• **PROMPT**
Before you finish, make sure every line below has been written out exactly.

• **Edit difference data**

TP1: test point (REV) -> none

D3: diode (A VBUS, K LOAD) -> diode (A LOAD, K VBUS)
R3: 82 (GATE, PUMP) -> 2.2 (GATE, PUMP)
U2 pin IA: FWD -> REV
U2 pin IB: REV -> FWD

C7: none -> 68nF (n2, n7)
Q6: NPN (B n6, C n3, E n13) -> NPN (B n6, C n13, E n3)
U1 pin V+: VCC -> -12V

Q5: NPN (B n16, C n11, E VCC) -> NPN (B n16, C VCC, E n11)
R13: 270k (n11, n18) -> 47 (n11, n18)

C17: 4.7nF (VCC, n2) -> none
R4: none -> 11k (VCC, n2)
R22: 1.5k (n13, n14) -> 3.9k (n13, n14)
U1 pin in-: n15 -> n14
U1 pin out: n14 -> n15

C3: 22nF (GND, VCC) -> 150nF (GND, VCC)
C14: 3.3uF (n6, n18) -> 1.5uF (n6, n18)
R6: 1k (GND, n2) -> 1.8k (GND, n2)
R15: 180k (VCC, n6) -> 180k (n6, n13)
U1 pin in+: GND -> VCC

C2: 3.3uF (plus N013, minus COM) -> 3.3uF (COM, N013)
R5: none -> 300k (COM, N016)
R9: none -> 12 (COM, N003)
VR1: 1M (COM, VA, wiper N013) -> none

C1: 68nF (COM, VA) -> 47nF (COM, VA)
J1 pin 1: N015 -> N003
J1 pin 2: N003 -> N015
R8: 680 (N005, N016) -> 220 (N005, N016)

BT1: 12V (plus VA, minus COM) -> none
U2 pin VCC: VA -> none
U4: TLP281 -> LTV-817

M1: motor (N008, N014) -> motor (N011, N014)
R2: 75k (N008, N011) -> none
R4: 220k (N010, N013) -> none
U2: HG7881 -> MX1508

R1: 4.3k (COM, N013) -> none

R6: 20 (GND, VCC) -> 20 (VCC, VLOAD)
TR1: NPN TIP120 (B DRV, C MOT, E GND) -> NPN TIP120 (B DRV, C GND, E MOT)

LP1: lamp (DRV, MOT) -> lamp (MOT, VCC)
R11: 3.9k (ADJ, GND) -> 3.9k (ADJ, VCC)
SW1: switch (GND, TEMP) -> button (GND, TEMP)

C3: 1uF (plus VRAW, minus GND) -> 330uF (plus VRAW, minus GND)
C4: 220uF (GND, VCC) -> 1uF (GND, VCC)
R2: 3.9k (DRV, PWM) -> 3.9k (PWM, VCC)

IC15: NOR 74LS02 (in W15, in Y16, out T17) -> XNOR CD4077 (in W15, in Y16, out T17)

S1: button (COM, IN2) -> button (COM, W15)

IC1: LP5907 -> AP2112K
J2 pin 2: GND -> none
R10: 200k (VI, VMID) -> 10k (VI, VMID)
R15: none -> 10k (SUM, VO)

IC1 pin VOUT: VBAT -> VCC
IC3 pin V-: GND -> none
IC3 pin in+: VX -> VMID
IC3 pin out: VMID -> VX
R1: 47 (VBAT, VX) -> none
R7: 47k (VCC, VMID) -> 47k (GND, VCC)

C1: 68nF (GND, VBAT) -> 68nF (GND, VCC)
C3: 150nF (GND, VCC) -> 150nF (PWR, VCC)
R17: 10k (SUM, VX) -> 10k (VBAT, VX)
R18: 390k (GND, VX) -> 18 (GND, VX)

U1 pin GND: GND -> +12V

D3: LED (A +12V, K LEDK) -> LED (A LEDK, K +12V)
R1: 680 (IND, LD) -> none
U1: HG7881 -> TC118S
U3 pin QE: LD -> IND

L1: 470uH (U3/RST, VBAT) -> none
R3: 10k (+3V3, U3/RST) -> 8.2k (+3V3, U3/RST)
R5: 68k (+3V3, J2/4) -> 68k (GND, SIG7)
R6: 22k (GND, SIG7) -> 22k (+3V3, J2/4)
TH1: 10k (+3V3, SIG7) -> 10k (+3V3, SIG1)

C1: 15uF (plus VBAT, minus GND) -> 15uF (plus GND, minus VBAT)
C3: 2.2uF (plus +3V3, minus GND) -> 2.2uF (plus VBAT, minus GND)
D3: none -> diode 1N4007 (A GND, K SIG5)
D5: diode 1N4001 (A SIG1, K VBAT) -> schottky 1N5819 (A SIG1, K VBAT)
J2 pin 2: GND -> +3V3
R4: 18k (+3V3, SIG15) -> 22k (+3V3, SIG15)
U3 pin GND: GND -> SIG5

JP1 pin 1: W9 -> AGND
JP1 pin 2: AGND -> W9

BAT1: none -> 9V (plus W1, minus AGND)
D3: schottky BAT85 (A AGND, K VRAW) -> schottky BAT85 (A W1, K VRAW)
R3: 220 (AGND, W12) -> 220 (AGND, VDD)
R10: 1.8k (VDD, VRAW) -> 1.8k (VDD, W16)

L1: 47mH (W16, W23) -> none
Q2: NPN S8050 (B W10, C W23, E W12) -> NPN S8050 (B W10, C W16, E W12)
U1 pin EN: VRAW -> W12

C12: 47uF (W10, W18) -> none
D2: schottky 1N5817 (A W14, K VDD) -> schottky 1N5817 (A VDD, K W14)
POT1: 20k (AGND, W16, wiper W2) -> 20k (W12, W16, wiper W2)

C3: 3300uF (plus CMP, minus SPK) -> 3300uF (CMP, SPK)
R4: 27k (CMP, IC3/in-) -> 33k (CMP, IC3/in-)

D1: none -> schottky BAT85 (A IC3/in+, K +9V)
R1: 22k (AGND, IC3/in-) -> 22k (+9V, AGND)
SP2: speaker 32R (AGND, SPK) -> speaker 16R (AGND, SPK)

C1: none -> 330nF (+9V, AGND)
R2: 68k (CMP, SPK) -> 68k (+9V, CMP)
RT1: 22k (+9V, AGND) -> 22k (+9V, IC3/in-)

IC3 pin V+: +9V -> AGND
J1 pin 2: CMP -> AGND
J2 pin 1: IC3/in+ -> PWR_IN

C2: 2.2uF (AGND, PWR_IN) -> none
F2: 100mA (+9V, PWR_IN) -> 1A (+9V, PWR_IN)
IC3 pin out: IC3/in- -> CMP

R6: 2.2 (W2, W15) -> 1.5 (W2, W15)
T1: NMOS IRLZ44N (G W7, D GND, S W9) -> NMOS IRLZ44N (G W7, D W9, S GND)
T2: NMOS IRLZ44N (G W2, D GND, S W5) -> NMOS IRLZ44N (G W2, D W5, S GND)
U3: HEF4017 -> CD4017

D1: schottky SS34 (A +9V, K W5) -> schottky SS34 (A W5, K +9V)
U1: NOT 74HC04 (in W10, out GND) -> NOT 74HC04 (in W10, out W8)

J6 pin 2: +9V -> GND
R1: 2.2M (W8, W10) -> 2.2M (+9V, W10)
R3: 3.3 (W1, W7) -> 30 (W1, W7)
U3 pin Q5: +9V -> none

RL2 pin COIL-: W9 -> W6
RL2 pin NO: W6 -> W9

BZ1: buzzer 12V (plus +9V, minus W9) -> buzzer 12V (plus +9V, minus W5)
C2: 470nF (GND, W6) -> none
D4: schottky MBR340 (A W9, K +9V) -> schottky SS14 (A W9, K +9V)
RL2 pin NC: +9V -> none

• **TASK RESULT**
TP1: test point (REV) -> none

D3: diode (A VBUS, K LOAD) -> diode (A LOAD, K VBUS)
R3: 82 (GATE, PUMP) -> 2.2 (GATE, PUMP)
U2 pin IA: FWD -> REV
U2 pin IB: REV -> FWD

C7: none -> 68nF (n2, n7)
Q6: NPN (B n6, C n3, E n13) -> NPN (B n6, C n13, E n3)
U1 pin V+: VCC -> -12V

Q5: NPN (B n16, C n11, E VCC) -> NPN (B n16, C VCC, E n11)
R13: 270k (n11, n18) -> 47 (n11, n18)

C17: 4.7nF (VCC, n2) -> none
R4: none -> 11k (VCC, n2)
R22: 1.5k (n13, n14) -> 3.9k (n13, n14)
U1 pin in-: n15 -> n14
U1 pin out: n14 -> n15

C3: 22nF (GND, VCC) -> 150nF (GND, VCC)
C14: 3.3uF (n6, n18) -> 1.5uF (n6, n18)
R6: 1k (GND, n2) -> 1.8k (GND, n2)
R15: 180k (VCC, n6) -> 180k (n6, n13)
U1 pin in+: GND -> VCC

C2: 3.3uF (plus N013, minus COM) -> 3.3uF (COM, N013)
R5: none -> 300k (COM, N016)
R9: none -> 12 (COM, N003)
VR1: 1M (COM, VA, wiper N013) -> none

C1: 68nF (COM, VA) -> 47nF (COM, VA)
J1 pin 1: N015 -> N003
J1 pin 2: N003 -> N015
R8: 680 (N005, N016) -> 220 (N005, N016)

BT1: 12V (plus VA, minus COM) -> none
U2 pin VCC: VA -> none
U4: TLP281 -> LTV-817

M1: motor (N008, N014) -> motor (N011, N014)
R2: 75k (N008, N011) -> none
R4: 220k (N010, N013) -> none
U2: HG7881 -> MX1508

R1: 4.3k (COM, N013) -> none

R6: 20 (GND, VCC) -> 20 (VCC, VLOAD)
TR1: NPN TIP120 (B DRV, C MOT, E GND) -> NPN TIP120 (B DRV, C GND, E MOT)

LP1: lamp (DRV, MOT) -> lamp (MOT, VCC)
R11: 3.9k (ADJ, GND) -> 3.9k (ADJ, VCC)
SW1: switch (GND, TEMP) -> button (GND, TEMP)

C3: 1uF (plus VRAW, minus GND) -> 330uF (plus VRAW, minus GND)
C4: 220uF (GND, VCC) -> 1uF (GND, VCC)
R2: 3.9k (DRV, PWM) -> 3.9k (PWM, VCC)

IC15: NOR 74LS02 (in W15, in Y16, out T17) -> XNOR CD4077 (in W15, in Y16, out T17)

S1: button (COM, IN2) -> button (COM, W15)

IC1: LP5907 -> AP2112K
J2 pin 2: GND -> none
R10: 200k (VI, VMID) -> 10k (VI, VMID)
R15: none -> 10k (SUM, VO)

IC1 pin VOUT: VBAT -> VCC
IC3 pin V-: GND -> none
IC3 pin in+: VX -> VMID
IC3 pin out: VMID -> VX
R1: 47 (VBAT, VX) -> none
R7: 47k (VCC, VMID) -> 47k (GND, VCC)

C1: 68nF (GND, VBAT) -> 68nF (GND, VCC)
C3: 150nF (GND, VCC) -> 150nF (PWR, VCC)
R17: 10k (SUM, VX) -> 10k (VBAT, VX)
R18: 390k (GND, VX) -> 18 (GND, VX)

U1 pin GND: GND -> +12V

D3: LED (A +12V, K LEDK) -> LED (A LEDK, K +12V)
R1: 680 (IND, LD) -> none
U1: HG7881 -> TC118S
U3 pin QE: LD -> IND

L1: 470uH (U3/RST, VBAT) -> none
R3: 10k (+3V3, U3/RST) -> 8.2k (+3V3, U3/RST)
R5: 68k (+3V3, J2/4) -> 68k (GND, SIG7)
R6: 22k (GND, SIG7) -> 22k (+3V3, J2/4)
TH1: 10k (+3V3, SIG7) -> 10k (+3V3, SIG1)

C1: 15uF (plus VBAT, minus GND) -> 15uF (plus GND, minus VBAT)
C3: 2.2uF (plus +3V3, minus GND) -> 2.2uF (plus VBAT, minus GND)
D3: none -> diode 1N4007 (A GND, K SIG5)
D5: diode 1N4001 (A SIG1, K VBAT) -> schottky 1N5819 (A SIG1, K VBAT)
J2 pin 2: GND -> +3V3
R4: 18k (+3V3, SIG15) -> 22k (+3V3, SIG15)
U3 pin GND: GND -> SIG5

JP1 pin 1: W9 -> AGND
JP1 pin 2: AGND -> W9

BAT1: none -> 9V (plus W1, minus AGND)
D3: schottky BAT85 (A AGND, K VRAW) -> schottky BAT85 (A W1, K VRAW)
R3: 220 (AGND, W12) -> 220 (AGND, VDD)
R10: 1.8k (VDD, VRAW) -> 1.8k (VDD, W16)

L1: 47mH (W16, W23) -> none
Q2: NPN S8050 (B W10, C W23, E W12) -> NPN S8050 (B W10, C W16, E W12)
U1 pin EN: VRAW -> W12

C12: 47uF (W10, W18) -> none
D2: schottky 1N5817 (A W14, K VDD) -> schottky 1N5817 (A VDD, K W14)
POT1: 20k (AGND, W16, wiper W2) -> 20k (W12, W16, wiper W2)

C3: 3300uF (plus CMP, minus SPK) -> 3300uF (CMP, SPK)
R4: 27k (CMP, IC3/in-) -> 33k (CMP, IC3/in-)

D1: none -> schottky BAT85 (A IC3/in+, K +9V)
R1: 22k (AGND, IC3/in-) -> 22k (+9V, AGND)
SP2: speaker 32R (AGND, SPK) -> speaker 16R (AGND, SPK)

C1: none -> 330nF (+9V, AGND)
R2: 68k (CMP, SPK) -> 68k (+9V, CMP)
RT1: 22k (+9V, AGND) -> 22k (+9V, IC3/in-)

IC3 pin V+: +9V -> AGND
J1 pin 2: CMP -> AGND
J2 pin 1: IC3/in+ -> PWR_IN

C2: 2.2uF (AGND, PWR_IN) -> none
F2: 100mA (+9V, PWR_IN) -> 1A (+9V, PWR_IN)
IC3 pin out: IC3/in- -> CMP

R6: 2.2 (W2, W15) -> 1.5 (W2, W15)
T1: NMOS IRLZ44N (G W7, D GND, S W9) -> NMOS IRLZ44N (G W7, D W9, S GND)
T2: NMOS IRLZ44N (G W2, D GND, S W5) -> NMOS IRLZ44N (G W2, D W5, S GND)
U3: HEF4017 -> CD4017

D1: schottky SS34 (A +9V, K W5) -> schottky SS34 (A W5, K +9V)
U1: NOT 74HC04 (in W10, out GND) -> NOT 74HC04 (in W10, out W8)

J6 pin 2: +9V -> GND
R1: 2.2M (W8, W10) -> 2.2M (+9V, W10)
R3: 3.3 (W1, W7) -> 30 (W1, W7)
U3 pin Q5: +9V -> none

RL2 pin COIL-: W9 -> W6
RL2 pin NO: W6 -> W9

BZ1: buzzer 12V (plus +9V, minus W9) -> buzzer 12V (plus +9V, minus W5)
C2: 470nF (GND, W6) -> none
D4: schottky MBR340 (A W9, K +9V) -> schottky SS14 (A W9, K +9V)
RL2 pin NC: +9V -> none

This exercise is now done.